Excerpt from a dataset
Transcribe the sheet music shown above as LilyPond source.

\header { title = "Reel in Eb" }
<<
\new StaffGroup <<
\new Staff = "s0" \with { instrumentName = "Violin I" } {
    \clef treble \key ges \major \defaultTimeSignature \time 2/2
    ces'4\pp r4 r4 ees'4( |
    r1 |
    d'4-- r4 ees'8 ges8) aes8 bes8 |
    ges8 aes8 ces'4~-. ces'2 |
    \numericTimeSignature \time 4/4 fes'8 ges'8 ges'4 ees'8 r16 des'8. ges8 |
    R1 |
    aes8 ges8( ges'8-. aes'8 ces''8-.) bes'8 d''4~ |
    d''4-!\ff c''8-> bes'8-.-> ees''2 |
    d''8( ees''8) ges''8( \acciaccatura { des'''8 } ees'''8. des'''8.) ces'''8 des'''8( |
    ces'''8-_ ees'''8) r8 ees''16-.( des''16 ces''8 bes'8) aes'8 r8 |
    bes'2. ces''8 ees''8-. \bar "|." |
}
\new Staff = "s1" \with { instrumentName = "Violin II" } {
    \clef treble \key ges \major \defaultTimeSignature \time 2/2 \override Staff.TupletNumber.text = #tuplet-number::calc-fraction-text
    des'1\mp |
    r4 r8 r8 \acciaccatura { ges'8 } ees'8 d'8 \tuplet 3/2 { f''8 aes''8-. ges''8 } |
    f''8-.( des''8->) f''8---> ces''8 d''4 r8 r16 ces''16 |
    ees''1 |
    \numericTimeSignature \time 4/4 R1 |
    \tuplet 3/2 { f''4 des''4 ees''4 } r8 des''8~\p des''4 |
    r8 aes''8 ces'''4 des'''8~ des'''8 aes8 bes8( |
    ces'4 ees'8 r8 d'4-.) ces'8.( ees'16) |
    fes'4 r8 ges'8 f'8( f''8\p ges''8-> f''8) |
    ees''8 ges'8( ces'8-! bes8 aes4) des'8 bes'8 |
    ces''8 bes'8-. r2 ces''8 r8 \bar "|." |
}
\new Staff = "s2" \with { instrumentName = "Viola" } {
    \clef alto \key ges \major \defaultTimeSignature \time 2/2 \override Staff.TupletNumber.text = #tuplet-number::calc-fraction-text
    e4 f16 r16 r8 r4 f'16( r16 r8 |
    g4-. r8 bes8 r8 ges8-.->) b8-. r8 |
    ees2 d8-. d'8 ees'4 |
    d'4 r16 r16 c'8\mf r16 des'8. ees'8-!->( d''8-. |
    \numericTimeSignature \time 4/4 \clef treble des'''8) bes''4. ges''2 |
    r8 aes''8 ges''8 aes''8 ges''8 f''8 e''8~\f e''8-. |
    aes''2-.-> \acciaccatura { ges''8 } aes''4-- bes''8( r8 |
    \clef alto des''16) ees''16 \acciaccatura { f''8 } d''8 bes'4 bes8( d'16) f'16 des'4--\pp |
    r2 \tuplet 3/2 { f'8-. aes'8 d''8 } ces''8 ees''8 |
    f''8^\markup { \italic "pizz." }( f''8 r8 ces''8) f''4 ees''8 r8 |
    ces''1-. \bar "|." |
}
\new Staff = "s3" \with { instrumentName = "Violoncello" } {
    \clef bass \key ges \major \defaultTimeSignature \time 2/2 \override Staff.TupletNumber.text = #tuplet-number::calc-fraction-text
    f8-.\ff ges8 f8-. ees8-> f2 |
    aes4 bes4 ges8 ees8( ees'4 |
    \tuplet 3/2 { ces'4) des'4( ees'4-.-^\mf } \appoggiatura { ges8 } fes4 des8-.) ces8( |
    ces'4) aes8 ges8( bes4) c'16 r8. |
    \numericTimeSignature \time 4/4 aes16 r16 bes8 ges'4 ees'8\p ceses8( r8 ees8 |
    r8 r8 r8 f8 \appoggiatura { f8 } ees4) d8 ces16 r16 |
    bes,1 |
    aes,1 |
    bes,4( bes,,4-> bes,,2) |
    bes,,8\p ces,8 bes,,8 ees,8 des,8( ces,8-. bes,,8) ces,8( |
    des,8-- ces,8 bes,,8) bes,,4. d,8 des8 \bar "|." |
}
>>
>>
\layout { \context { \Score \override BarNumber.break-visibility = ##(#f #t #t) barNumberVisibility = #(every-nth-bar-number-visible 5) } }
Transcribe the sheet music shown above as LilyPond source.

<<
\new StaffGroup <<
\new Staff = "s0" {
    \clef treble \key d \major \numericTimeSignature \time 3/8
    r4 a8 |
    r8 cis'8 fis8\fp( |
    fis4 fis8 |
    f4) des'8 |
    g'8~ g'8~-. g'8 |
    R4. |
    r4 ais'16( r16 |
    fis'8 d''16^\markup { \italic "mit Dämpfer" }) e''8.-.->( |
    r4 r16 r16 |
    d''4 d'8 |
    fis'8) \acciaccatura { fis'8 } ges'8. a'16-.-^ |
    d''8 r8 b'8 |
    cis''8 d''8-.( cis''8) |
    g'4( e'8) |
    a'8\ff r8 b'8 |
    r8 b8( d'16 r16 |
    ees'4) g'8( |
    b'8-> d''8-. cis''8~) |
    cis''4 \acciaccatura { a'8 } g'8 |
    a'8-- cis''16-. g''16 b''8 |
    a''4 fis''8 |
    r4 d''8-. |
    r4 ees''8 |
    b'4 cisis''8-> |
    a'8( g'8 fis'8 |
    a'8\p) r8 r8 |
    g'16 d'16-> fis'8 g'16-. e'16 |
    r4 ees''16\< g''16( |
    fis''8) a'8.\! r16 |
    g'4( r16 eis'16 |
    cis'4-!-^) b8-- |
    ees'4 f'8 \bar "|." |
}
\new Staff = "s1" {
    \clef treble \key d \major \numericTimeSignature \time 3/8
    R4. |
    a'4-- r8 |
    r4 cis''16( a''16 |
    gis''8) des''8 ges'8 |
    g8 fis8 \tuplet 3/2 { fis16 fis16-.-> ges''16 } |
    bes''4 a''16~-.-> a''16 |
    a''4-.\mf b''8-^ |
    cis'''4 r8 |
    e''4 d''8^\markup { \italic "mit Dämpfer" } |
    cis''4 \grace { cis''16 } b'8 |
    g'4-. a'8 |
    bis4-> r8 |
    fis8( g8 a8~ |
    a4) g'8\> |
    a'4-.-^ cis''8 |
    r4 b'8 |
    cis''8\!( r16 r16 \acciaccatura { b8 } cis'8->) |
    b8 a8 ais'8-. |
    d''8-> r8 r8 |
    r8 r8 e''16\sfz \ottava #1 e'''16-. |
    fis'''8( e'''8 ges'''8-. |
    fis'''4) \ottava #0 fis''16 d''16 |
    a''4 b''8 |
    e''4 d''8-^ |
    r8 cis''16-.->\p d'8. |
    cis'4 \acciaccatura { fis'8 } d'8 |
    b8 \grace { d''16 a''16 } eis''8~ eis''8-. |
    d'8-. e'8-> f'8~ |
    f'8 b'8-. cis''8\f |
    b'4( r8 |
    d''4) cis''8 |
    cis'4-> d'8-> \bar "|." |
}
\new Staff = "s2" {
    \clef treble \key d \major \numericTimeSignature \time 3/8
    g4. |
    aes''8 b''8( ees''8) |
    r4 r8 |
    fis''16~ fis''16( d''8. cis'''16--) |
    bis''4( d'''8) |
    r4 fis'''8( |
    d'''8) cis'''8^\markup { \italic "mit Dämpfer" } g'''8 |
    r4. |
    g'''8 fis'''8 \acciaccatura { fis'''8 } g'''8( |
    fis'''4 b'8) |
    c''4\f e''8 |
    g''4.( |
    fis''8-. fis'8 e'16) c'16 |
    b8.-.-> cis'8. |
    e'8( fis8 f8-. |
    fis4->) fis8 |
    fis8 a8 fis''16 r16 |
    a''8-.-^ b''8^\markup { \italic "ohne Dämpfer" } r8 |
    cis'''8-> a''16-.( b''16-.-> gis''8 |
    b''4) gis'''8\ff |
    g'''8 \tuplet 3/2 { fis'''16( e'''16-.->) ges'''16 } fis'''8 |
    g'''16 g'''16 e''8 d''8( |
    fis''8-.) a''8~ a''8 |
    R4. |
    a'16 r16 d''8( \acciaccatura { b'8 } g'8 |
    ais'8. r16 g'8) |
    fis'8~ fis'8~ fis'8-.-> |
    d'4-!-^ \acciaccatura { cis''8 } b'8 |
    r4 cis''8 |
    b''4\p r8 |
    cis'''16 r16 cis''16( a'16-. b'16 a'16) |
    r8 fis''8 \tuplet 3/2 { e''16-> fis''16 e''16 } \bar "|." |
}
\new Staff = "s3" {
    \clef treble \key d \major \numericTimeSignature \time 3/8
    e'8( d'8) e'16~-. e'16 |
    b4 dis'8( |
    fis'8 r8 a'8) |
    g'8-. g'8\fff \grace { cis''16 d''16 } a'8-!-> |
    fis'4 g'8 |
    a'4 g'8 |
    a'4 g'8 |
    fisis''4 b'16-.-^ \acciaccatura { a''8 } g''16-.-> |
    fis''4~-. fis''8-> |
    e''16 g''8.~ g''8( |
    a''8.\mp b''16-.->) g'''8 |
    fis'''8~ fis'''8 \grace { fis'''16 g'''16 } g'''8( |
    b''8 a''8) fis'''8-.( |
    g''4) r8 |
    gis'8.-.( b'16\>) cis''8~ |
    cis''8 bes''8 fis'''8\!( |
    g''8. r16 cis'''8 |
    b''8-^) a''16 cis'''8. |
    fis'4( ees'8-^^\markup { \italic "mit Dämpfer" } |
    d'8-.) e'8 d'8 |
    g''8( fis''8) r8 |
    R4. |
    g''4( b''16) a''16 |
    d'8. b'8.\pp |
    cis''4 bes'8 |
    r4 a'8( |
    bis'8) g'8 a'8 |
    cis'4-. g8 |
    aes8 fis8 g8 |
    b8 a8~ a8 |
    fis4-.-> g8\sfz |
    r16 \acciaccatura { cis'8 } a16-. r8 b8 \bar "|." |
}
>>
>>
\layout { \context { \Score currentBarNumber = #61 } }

**What the exercise asks:**
Count the lines in the entries above that contain the string "alto". Give only the number.

**Finished task:**
2